## What to work on:
Look for the string "fruit" in the data below, and copy each line that holds it.

**** Excerpted records

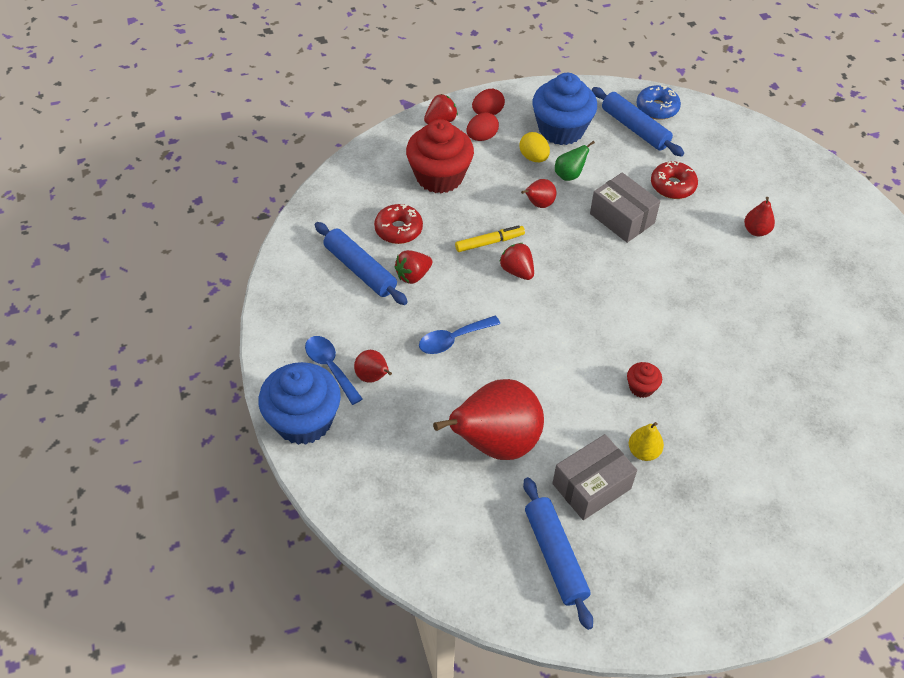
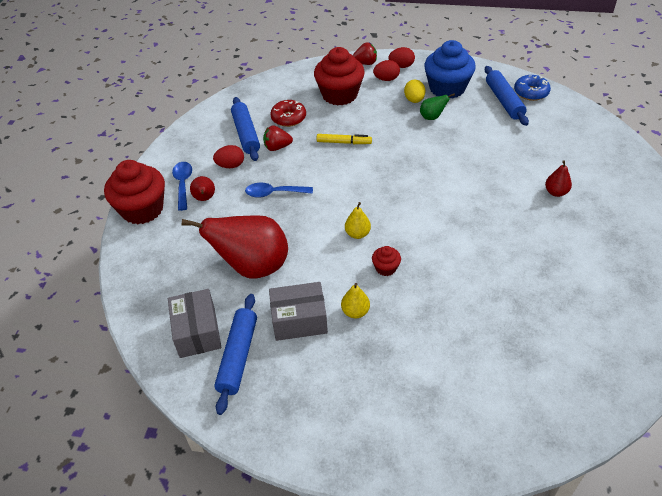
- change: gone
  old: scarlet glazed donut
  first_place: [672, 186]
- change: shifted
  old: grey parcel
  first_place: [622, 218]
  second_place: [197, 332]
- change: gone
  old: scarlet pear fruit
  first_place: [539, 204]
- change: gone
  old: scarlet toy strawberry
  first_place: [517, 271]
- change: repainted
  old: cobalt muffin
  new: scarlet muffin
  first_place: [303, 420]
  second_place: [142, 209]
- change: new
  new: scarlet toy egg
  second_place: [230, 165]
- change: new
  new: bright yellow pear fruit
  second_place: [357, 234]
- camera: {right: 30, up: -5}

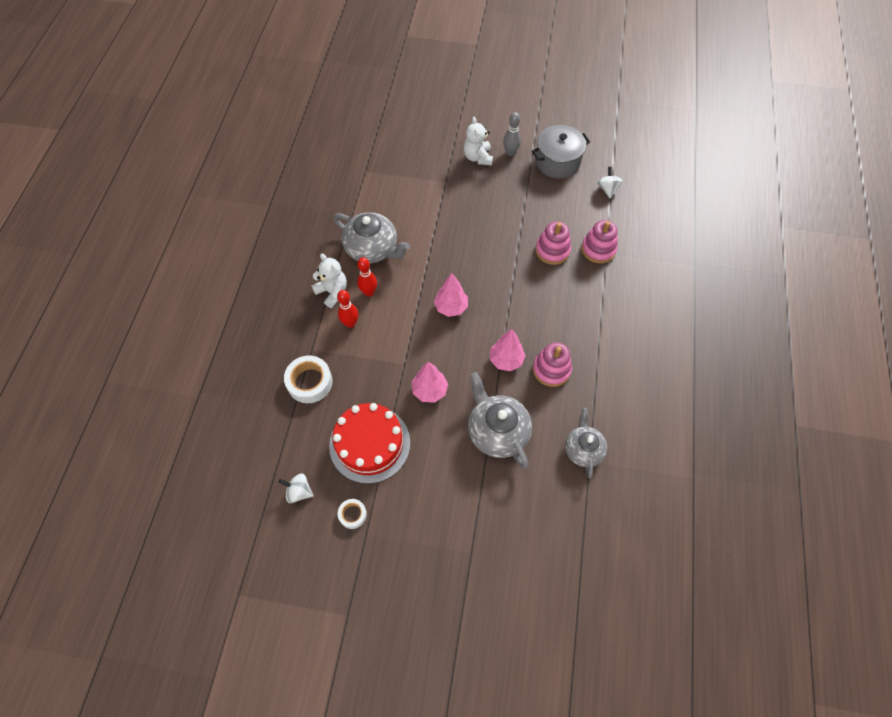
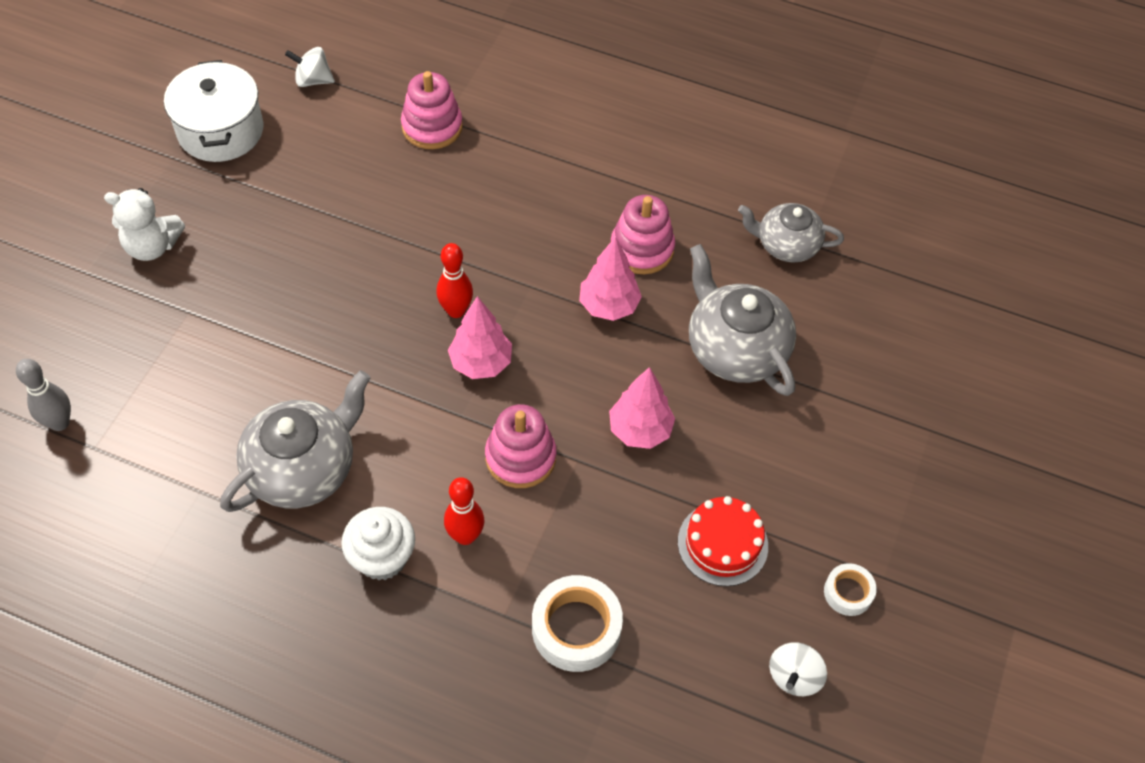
- change: shifted
  old: grey bowling pin
  first_place: [510, 153]
  second_place: [60, 423]
- change: repainted
  old: grey pot
  new: snow-white pot
  first_place: [557, 162]
  second_place: [220, 130]
- change: shifted
  old: rosy ring stacker
  first_place: [552, 250]
  second_place: [520, 457]
- change: swapped
  old: snow-white teddy bear
  new: snow-white muffin
  first_place: [332, 292]
  second_place: [382, 557]
- change: shifted
  old: scarlet bowling pin
  first_place: [369, 292]
  second_place: [456, 311]
- change: rotated
  old: grey teapot
  first_place: [497, 431]
  second_place: [735, 348]
  degrees: 75
- change: scaled
  old: scarlet cake
  first_place: [370, 444]
  second_place: [722, 544]
  factor: 0.62
- camera: {right: -80, up: -5}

********

## Solved problem:
  old: scarlet pear fruit
  new: bright yellow pear fruit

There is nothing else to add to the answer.